*** Opening of Information supplied ***
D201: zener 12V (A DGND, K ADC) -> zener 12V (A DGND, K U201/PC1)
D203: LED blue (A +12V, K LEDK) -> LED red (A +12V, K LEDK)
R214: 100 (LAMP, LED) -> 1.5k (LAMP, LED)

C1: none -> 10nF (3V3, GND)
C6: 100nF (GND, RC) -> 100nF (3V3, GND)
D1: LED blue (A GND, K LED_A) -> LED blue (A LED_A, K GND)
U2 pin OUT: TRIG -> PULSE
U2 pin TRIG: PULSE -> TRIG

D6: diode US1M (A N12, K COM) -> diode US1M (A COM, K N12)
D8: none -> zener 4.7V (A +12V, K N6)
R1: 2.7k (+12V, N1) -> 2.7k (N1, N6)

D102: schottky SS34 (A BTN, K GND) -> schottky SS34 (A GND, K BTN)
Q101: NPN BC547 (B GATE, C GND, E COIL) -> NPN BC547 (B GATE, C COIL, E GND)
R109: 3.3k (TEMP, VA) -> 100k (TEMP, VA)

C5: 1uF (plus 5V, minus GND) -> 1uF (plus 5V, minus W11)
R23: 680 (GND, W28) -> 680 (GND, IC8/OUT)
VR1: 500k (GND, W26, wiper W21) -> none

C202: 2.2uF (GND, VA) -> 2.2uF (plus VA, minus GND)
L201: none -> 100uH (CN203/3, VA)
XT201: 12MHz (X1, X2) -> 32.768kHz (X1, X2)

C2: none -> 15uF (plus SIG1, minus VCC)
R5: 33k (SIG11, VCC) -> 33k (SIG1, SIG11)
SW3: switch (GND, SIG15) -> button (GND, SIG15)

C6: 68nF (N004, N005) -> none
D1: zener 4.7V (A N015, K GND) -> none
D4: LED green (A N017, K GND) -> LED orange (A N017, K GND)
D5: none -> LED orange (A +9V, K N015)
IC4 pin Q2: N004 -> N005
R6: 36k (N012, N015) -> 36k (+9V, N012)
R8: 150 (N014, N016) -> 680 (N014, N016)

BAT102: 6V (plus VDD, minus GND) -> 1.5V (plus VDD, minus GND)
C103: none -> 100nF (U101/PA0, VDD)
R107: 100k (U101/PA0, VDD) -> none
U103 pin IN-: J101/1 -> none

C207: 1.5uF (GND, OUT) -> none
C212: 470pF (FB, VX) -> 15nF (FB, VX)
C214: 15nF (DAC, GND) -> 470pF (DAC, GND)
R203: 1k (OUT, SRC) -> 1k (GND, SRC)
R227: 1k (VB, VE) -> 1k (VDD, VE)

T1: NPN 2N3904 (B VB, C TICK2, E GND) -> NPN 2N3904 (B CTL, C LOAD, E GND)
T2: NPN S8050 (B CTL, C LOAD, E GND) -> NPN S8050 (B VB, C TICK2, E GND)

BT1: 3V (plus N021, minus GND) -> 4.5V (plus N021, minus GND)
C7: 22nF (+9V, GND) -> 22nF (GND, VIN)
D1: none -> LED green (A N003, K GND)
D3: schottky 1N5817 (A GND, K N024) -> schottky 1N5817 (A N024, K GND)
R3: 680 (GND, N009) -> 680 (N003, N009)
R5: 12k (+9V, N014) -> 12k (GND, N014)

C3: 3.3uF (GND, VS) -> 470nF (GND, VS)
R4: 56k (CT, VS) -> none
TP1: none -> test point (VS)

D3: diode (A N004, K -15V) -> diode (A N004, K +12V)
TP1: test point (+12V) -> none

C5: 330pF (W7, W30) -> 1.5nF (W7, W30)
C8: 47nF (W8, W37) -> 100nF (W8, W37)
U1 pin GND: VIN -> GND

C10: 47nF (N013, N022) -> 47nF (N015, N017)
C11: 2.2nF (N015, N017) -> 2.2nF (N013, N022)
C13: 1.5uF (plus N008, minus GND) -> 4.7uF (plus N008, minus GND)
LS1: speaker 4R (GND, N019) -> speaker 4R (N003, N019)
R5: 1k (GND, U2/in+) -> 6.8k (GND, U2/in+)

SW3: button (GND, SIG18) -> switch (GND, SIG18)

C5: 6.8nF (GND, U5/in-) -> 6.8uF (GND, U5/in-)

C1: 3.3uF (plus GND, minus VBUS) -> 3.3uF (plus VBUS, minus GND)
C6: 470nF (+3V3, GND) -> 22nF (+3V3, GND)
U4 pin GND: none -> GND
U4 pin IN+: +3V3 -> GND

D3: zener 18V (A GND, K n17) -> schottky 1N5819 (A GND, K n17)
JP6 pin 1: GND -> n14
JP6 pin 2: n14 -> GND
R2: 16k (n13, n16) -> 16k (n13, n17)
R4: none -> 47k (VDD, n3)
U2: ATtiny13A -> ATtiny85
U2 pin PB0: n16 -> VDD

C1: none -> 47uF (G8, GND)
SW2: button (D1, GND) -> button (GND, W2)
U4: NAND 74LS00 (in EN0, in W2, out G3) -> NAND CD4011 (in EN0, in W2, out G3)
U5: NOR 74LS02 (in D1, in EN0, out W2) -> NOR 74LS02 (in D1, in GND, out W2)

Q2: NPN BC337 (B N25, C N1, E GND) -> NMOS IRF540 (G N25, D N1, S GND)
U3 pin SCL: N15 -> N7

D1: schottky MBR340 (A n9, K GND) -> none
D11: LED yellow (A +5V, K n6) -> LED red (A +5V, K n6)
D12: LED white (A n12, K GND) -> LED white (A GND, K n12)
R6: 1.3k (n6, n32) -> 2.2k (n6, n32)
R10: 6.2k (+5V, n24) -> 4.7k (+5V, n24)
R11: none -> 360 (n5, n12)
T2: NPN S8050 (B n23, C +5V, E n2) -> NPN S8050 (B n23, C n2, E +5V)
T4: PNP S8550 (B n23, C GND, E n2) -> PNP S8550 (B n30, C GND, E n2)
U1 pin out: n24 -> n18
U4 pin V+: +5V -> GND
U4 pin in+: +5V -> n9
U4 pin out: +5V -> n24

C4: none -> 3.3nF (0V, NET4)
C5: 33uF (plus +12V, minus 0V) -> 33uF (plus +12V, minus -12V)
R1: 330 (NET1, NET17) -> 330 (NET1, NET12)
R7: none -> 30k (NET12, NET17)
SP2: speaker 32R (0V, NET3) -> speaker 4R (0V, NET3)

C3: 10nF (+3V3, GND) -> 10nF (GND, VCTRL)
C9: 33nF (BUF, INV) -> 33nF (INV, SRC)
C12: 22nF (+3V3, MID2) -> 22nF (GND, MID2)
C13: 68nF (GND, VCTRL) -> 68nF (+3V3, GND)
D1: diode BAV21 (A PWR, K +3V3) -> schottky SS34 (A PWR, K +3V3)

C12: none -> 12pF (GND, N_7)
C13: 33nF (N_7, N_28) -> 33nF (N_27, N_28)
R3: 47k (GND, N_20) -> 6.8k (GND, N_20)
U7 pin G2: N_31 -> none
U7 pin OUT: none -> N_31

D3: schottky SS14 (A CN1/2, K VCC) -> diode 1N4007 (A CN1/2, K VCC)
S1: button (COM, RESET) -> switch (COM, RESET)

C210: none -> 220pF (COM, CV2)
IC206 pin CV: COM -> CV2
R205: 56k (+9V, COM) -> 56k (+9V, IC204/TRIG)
*** Close of Information supplied ***
__Your goal__.
In the records above, the line with "C7: 22nF (+9V, GND) -> 22nF (GND, VIN)" marks the start and the line with "TP1: none -> test point (VS)" marks the end; copy that stretch exactly, both lines included, and nothing else.

__Finished exercise__.
C7: 22nF (+9V, GND) -> 22nF (GND, VIN)
D1: none -> LED green (A N003, K GND)
D3: schottky 1N5817 (A GND, K N024) -> schottky 1N5817 (A N024, K GND)
R3: 680 (GND, N009) -> 680 (N003, N009)
R5: 12k (+9V, N014) -> 12k (GND, N014)

C3: 3.3uF (GND, VS) -> 470nF (GND, VS)
R4: 56k (CT, VS) -> none
TP1: none -> test point (VS)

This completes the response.